What to work on:
Exact copies of the lines below, from the one with "(450, 367) = (163, 301): white" up to and including the one with "(232, 223) = (409, 421): white", are what this calls for; leave out pictures.

Records provided:
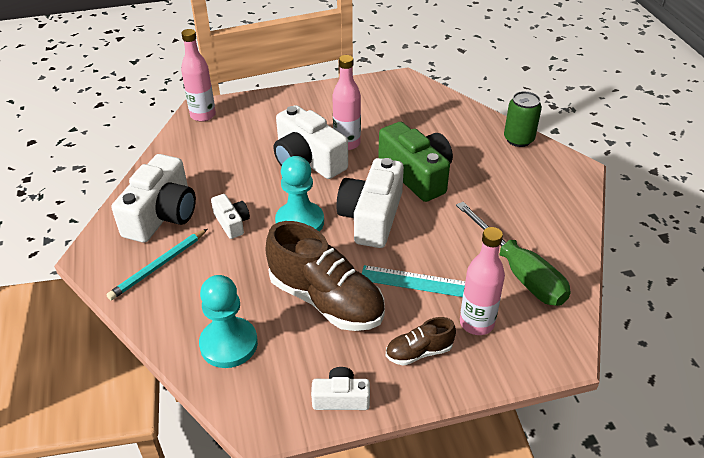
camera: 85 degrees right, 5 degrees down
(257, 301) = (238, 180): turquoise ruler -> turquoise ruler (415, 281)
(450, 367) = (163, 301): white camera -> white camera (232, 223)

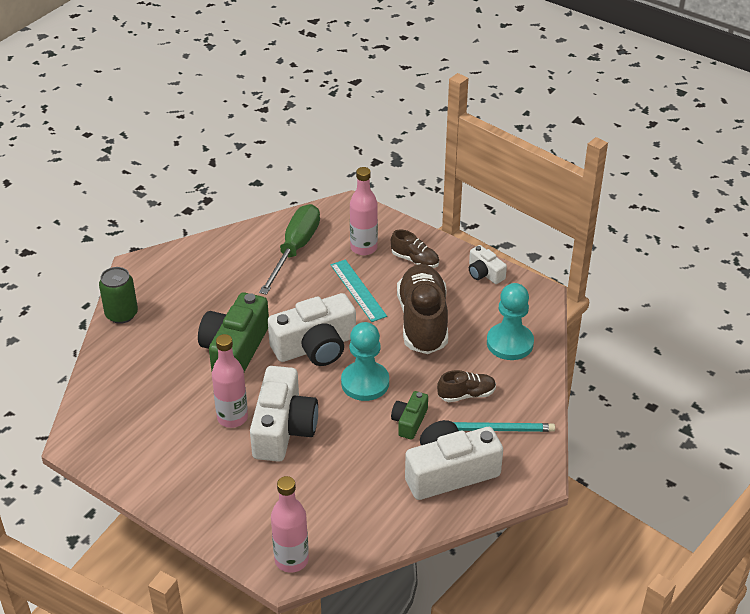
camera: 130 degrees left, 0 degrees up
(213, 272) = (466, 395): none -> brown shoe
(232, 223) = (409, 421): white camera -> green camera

...

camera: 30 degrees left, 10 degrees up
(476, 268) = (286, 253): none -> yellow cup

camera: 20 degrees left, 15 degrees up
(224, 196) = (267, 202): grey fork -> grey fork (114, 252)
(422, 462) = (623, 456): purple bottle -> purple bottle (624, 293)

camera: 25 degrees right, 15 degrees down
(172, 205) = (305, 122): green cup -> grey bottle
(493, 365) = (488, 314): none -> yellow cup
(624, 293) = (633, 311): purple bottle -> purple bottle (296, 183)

Answer area:
(450, 367) = (163, 301): white camera -> white camera (232, 223)

camera: 130 degrees left, 0 degrees up
(213, 272) = (466, 395): none -> brown shoe
(232, 223) = (409, 421): white camera -> green camera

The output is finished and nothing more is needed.